Object correspondence data

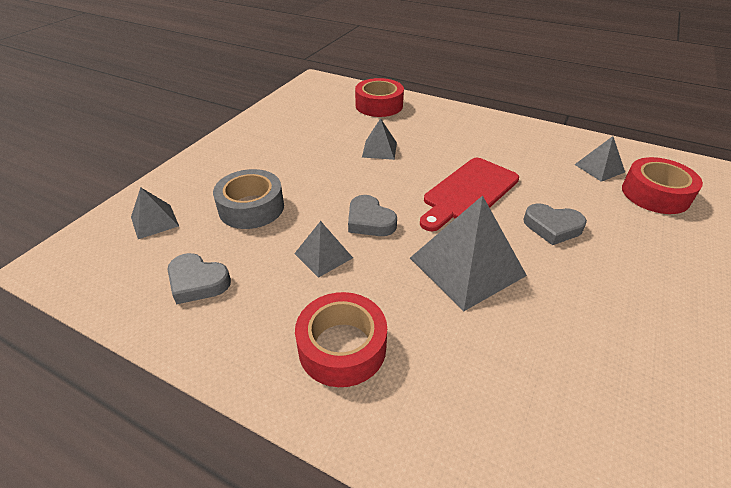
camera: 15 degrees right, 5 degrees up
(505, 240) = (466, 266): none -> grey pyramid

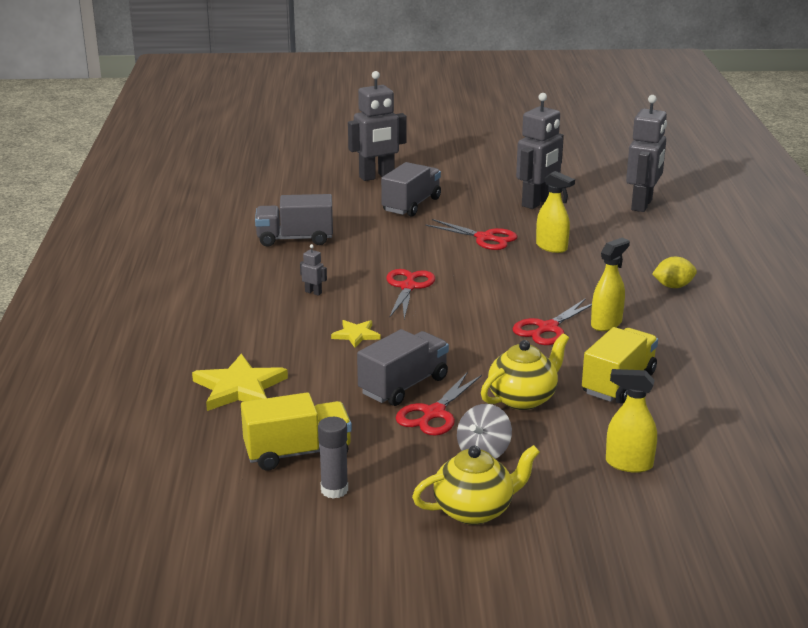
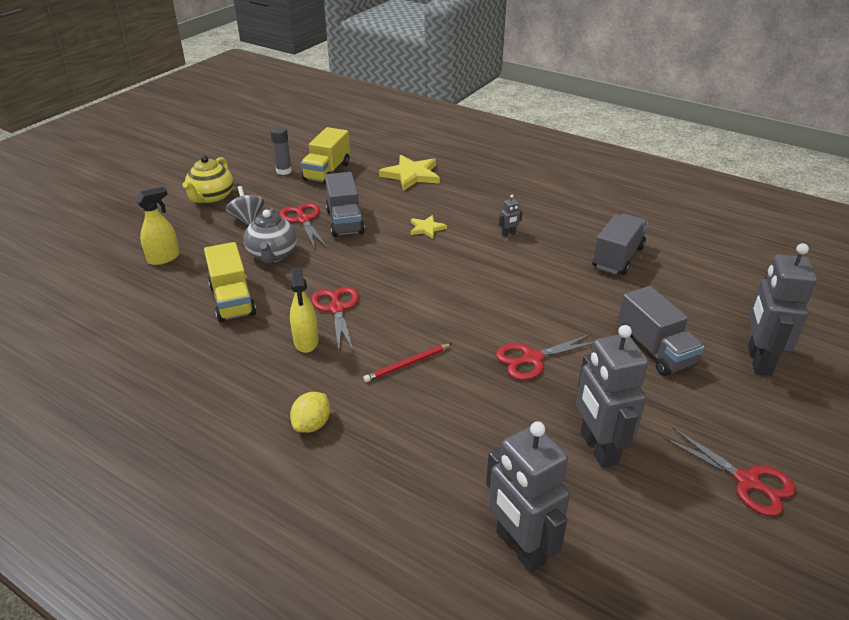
camera: 125 degrees right, 10 degrees up
(408, 287) = (474, 275): red scissors -> red scissors (747, 481)
(523, 398) = (272, 255): yellow teapot -> grey teapot
(552, 247) = (472, 392): yellow spray bottle -> none
(563, 276) = (407, 364): none -> red pencil

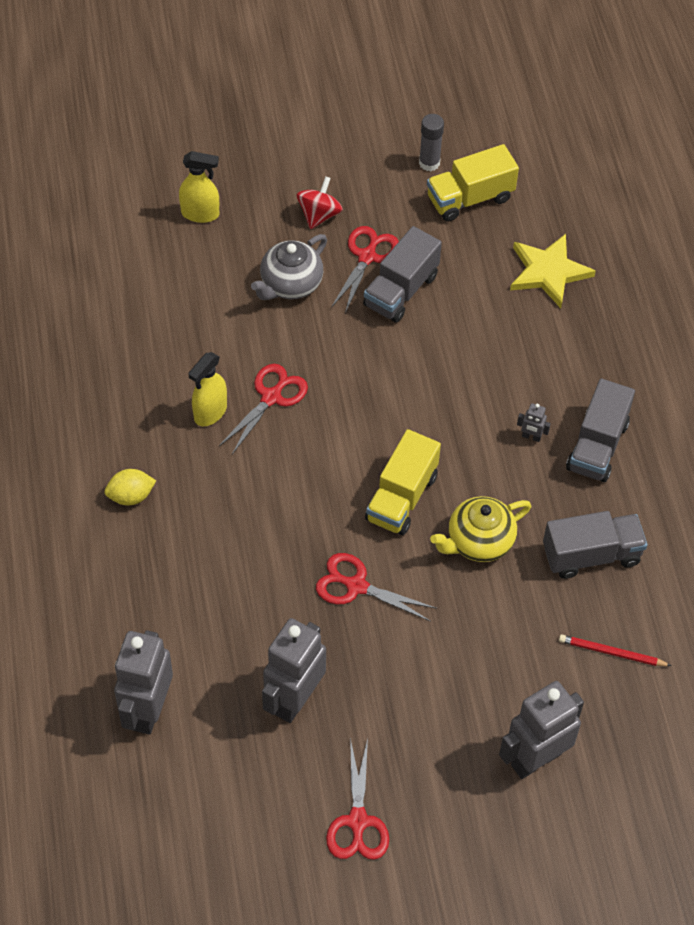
camera: 45 degrees right, 20 degrees up
(211, 198) = (319, 154): yellow teapot -> yellow teapot (479, 542)
(232, 300) = (203, 316): yellow truck -> yellow truck (401, 497)
(247, 219) = (319, 215): grey spinning top -> red spinning top
(407, 364) = (256, 503): red pencil -> red pencil (611, 652)
(426, 228) = (464, 364): yellow star -> none
(654, 349) = (466, 669): grey truck -> grey truck (597, 446)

ACTION ITEM: Give back the line containing "(426, 228) = (464, 364): yellow star -> none" and all the lines after it through the end of the records, unchanged.

EXPECTED ANSWER:
(426, 228) = (464, 364): yellow star -> none
(654, 349) = (466, 669): grey truck -> grey truck (597, 446)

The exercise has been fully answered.